**Work item:** Each entry is to be given again precisely, and no picture may be carried over.

**Record extracts:**
-- Opening Marker --
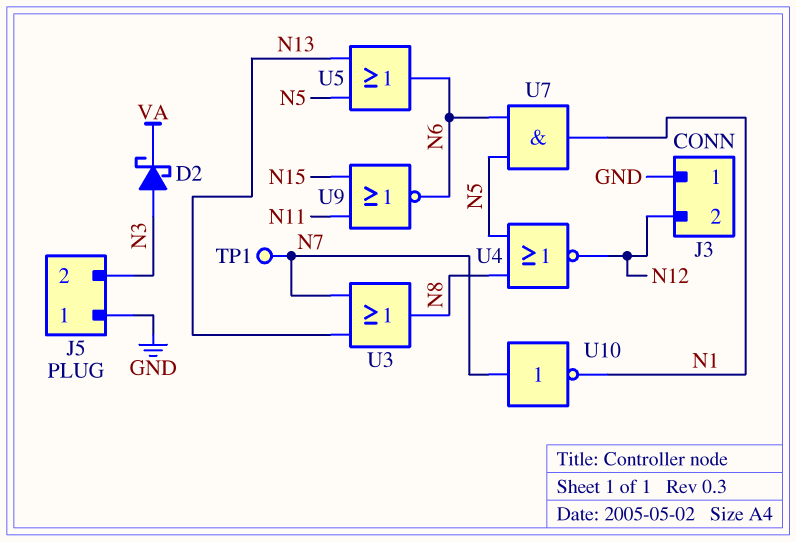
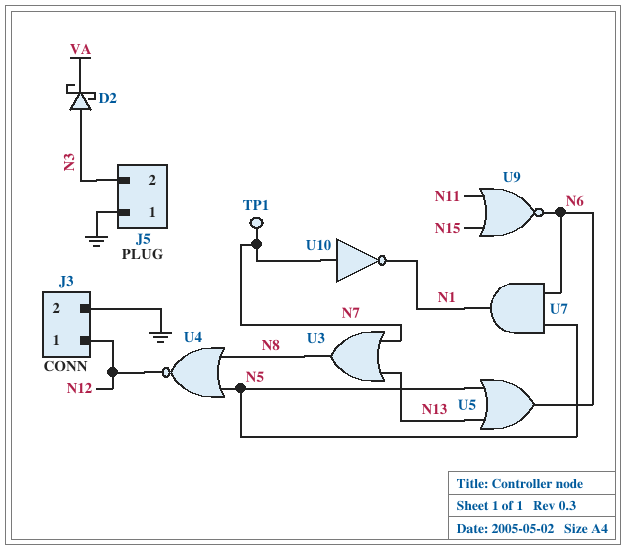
J3 pin 1: GND -> N12
J3 pin 2: N12 -> GND

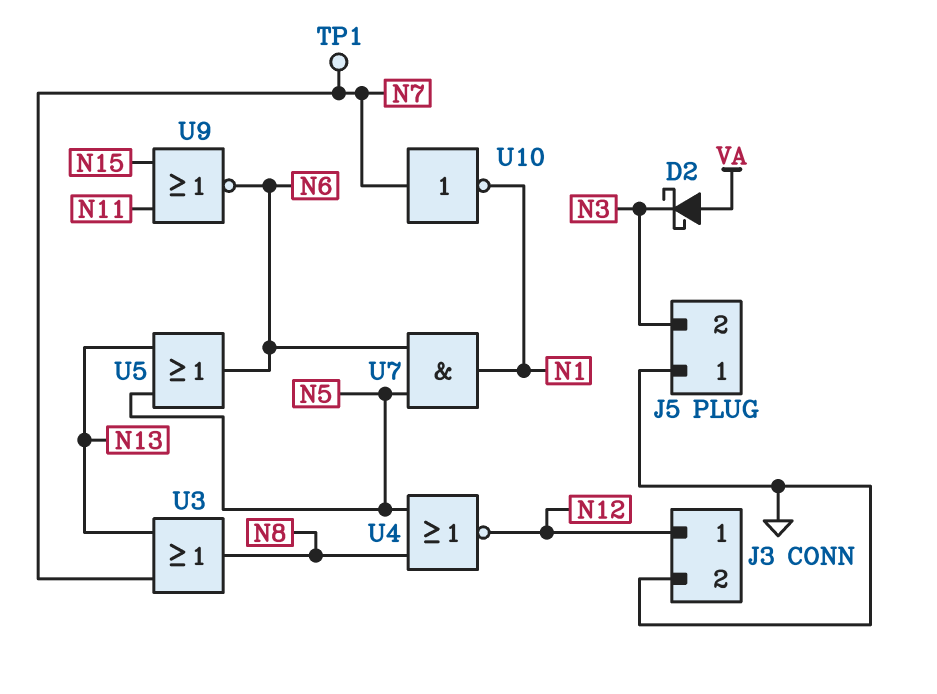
D2: schottky (A N3, K VA) -> schottky (A VA, K N3)

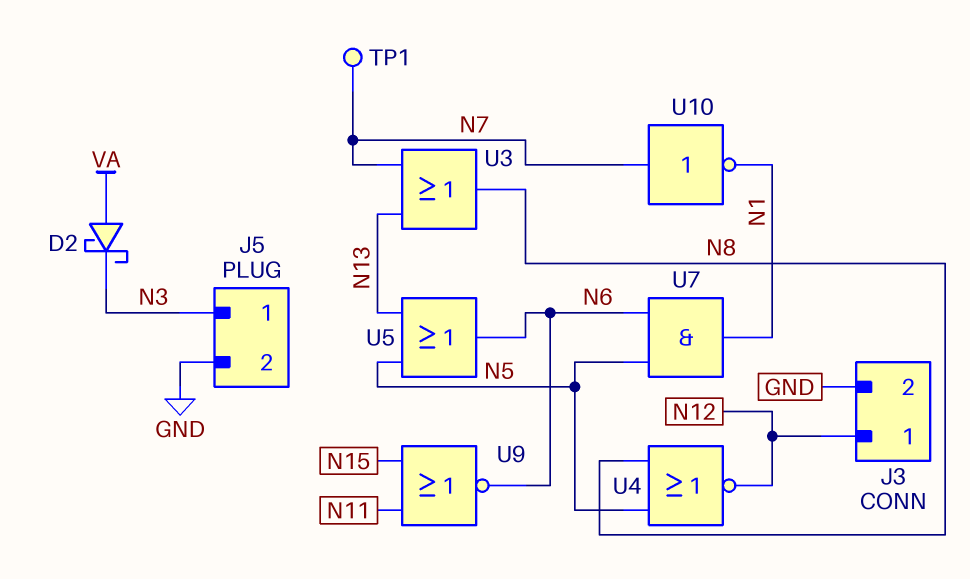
J5 pin 1: GND -> N3
J5 pin 2: N3 -> GND

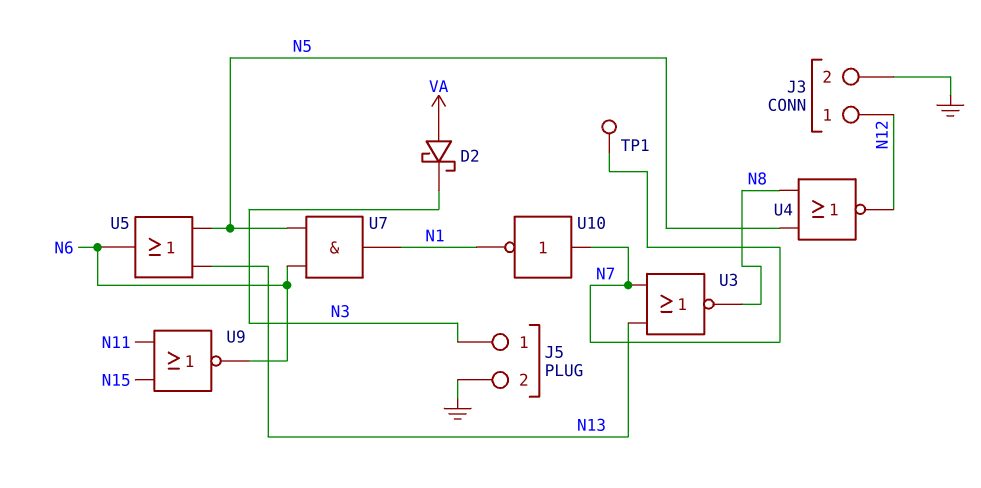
U3: OR (in N7, in N13, out N8) -> NOR (in N7, in N13, out N8)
-- Closing Marker --
**Answer to this problem:**
J3 pin 1: GND -> N12
J3 pin 2: N12 -> GND

D2: schottky (A N3, K VA) -> schottky (A VA, K N3)

J5 pin 1: GND -> N3
J5 pin 2: N3 -> GND

U3: OR (in N7, in N13, out N8) -> NOR (in N7, in N13, out N8)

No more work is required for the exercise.